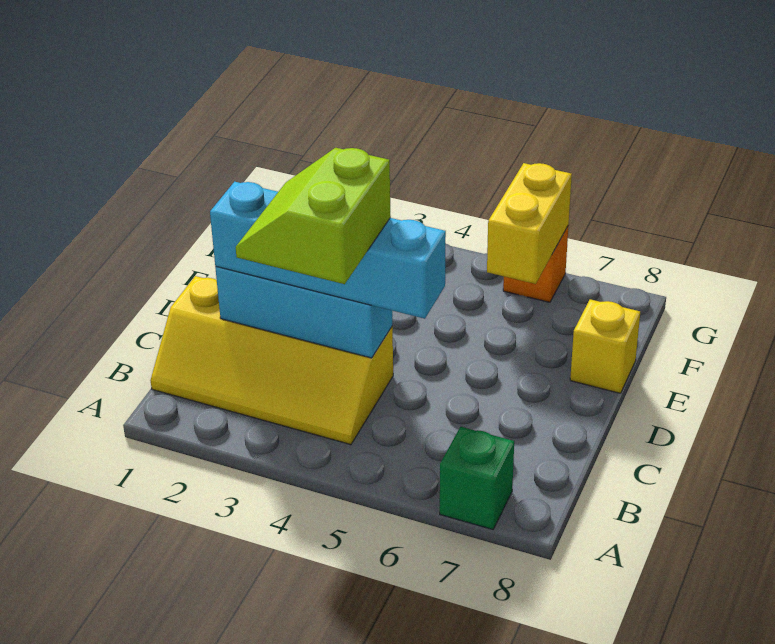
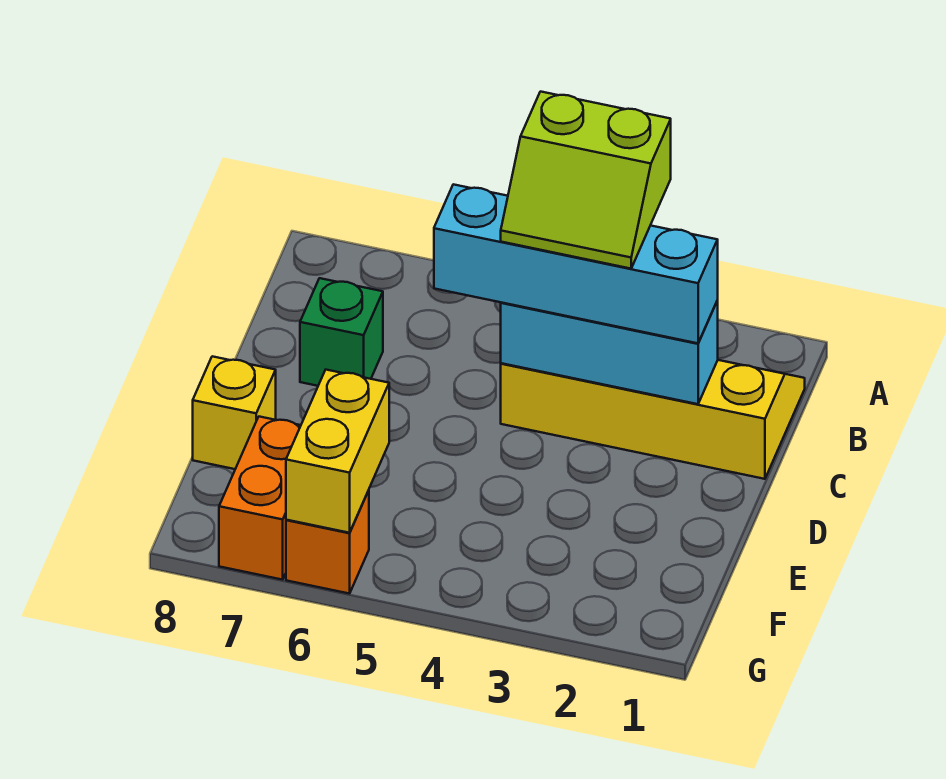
green 1x1 brick [440,427,514,530] -> green 1x1 brick moved to [300,278,383,386]
lime 2x2 slope [236,148,391,284] -> lime 2x2 slope turned to [501,92,671,269]
none -> orange 1x2 brick [219,417,301,580]

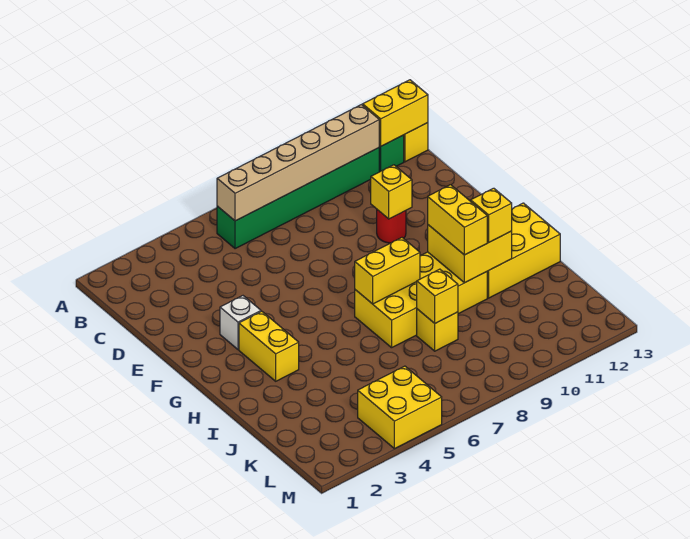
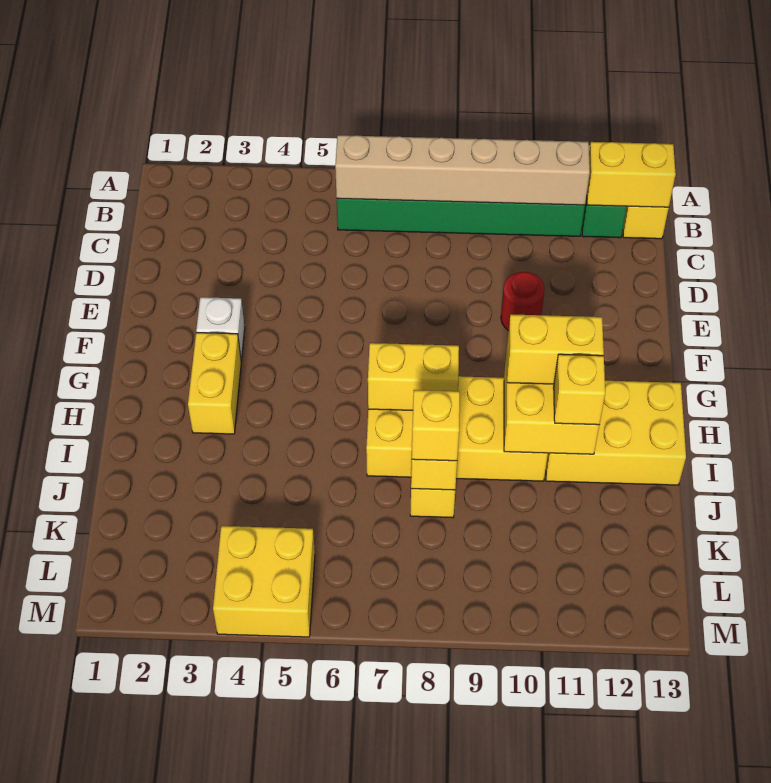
yellow 1x1 brick [371,165,412,219] -> yellow 1x1 brick moved to [412,390,460,461]
yellow 1x2 brick [428,185,487,255] -> yellow 1x2 brick turned to [507,314,604,384]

* * * * *

About this task - The expected output is the exact run of lines from the line with "yellow 1x1 brick [371,165,412,219]" through the last line of the material above.

Solved exercise -
yellow 1x1 brick [371,165,412,219] -> yellow 1x1 brick moved to [412,390,460,461]
yellow 1x2 brick [428,185,487,255] -> yellow 1x2 brick turned to [507,314,604,384]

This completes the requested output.